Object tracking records
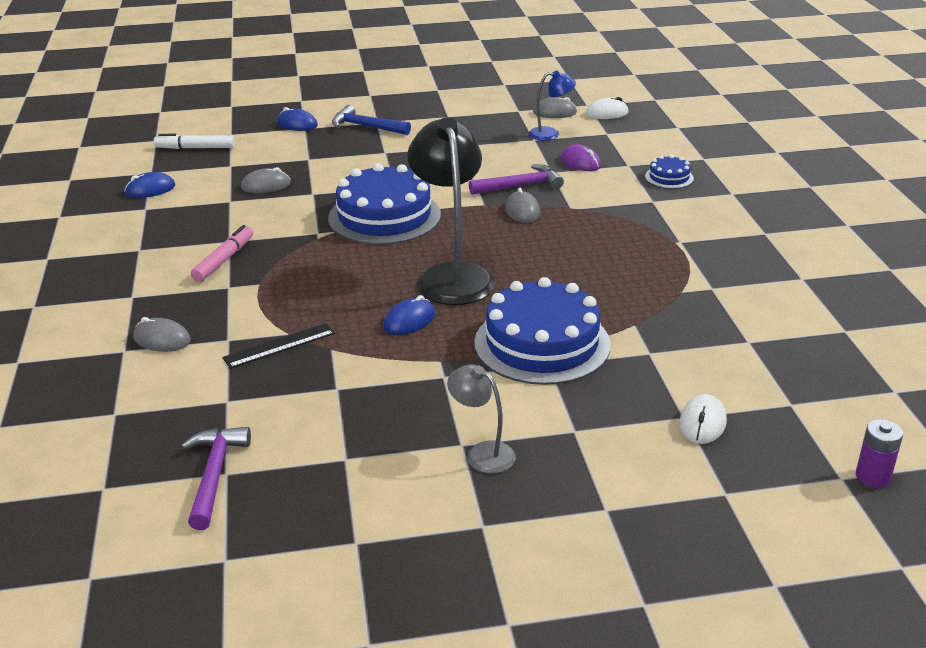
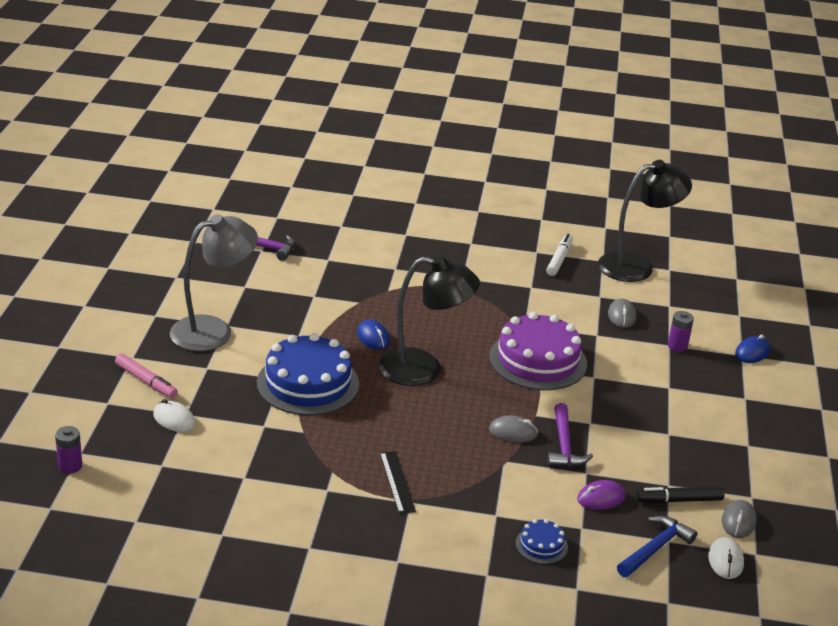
camera: 105 degrees right, 0 degrees up
(150, 189) = (636, 266): blue mouse -> black lamp
(162, 339) = (410, 247): grey mouse -> none
(195, 148) = (713, 294): white marker -> white marker (559, 259)
(224, 260) = (503, 281): pink marker -> pink marker (146, 381)
(279, 346) = (375, 285): black ruler -> black ruler (397, 482)
(308, 155) = (677, 346): none -> purple battery
(366, 127) = (734, 389): blue hammer -> blue hammer (655, 548)
(384, 216) = (538, 360): blue cake -> purple cake
(482, 453) = (213, 330): grey lamp -> grey lamp, size x1.99
(550, 134) = (679, 500): blue lamp -> black marker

### [Prompt]
Extract, exactly, the lines above that begin at the line containing "(150, 189) = (636, 266): blue" and end at the final line of the records; add no other text.

### [Your solution]
(150, 189) = (636, 266): blue mouse -> black lamp
(162, 339) = (410, 247): grey mouse -> none
(195, 148) = (713, 294): white marker -> white marker (559, 259)
(224, 260) = (503, 281): pink marker -> pink marker (146, 381)
(279, 346) = (375, 285): black ruler -> black ruler (397, 482)
(308, 155) = (677, 346): none -> purple battery
(366, 127) = (734, 389): blue hammer -> blue hammer (655, 548)
(384, 216) = (538, 360): blue cake -> purple cake
(482, 453) = (213, 330): grey lamp -> grey lamp, size x1.99
(550, 134) = (679, 500): blue lamp -> black marker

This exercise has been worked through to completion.